Start of Entries shown

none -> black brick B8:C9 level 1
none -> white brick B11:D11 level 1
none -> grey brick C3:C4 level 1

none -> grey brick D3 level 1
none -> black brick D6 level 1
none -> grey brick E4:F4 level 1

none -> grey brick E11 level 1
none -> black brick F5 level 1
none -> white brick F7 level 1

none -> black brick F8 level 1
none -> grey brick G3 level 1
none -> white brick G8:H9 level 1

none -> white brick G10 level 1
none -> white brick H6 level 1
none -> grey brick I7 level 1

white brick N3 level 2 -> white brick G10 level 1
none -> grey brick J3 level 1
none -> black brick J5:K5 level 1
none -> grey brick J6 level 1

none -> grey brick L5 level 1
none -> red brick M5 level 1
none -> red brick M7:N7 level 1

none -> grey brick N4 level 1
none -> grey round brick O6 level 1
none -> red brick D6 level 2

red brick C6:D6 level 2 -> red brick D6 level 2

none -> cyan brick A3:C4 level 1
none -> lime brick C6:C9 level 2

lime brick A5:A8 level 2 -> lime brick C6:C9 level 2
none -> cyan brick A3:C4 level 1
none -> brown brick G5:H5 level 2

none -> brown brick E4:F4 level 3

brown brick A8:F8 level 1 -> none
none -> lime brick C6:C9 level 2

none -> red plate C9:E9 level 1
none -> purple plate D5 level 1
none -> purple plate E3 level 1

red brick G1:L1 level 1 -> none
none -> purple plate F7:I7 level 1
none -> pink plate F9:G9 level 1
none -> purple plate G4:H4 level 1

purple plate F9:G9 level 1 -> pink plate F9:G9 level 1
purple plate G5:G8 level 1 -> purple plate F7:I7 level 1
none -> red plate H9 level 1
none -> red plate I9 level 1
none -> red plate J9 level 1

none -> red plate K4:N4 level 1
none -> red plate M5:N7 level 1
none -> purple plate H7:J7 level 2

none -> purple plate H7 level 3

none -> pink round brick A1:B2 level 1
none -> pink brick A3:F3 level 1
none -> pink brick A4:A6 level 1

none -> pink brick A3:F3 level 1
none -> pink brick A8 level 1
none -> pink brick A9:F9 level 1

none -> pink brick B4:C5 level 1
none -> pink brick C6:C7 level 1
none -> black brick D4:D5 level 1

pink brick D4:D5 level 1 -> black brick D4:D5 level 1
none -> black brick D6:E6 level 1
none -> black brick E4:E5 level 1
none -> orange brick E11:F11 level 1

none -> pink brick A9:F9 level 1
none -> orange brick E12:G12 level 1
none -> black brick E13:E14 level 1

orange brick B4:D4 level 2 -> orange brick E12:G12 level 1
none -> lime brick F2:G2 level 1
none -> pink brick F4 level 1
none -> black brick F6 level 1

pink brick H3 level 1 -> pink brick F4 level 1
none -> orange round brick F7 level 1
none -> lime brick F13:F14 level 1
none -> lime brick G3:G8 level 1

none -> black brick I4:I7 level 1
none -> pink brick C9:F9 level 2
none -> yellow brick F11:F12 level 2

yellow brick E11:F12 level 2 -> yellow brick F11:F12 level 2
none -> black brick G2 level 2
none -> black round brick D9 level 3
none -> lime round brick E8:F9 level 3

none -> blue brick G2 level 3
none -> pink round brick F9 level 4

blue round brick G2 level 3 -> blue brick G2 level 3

End of Entries shown

■ Your goal:
Please reproduce the lines from the line with "none -> orange brick E12:G12 level 1" to the line with "none -> lime brick G3:G8 level 1", both ends included, exactly as they appear above.

■ Response:
none -> orange brick E12:G12 level 1
none -> black brick E13:E14 level 1

orange brick B4:D4 level 2 -> orange brick E12:G12 level 1
none -> lime brick F2:G2 level 1
none -> pink brick F4 level 1
none -> black brick F6 level 1

pink brick H3 level 1 -> pink brick F4 level 1
none -> orange round brick F7 level 1
none -> lime brick F13:F14 level 1
none -> lime brick G3:G8 level 1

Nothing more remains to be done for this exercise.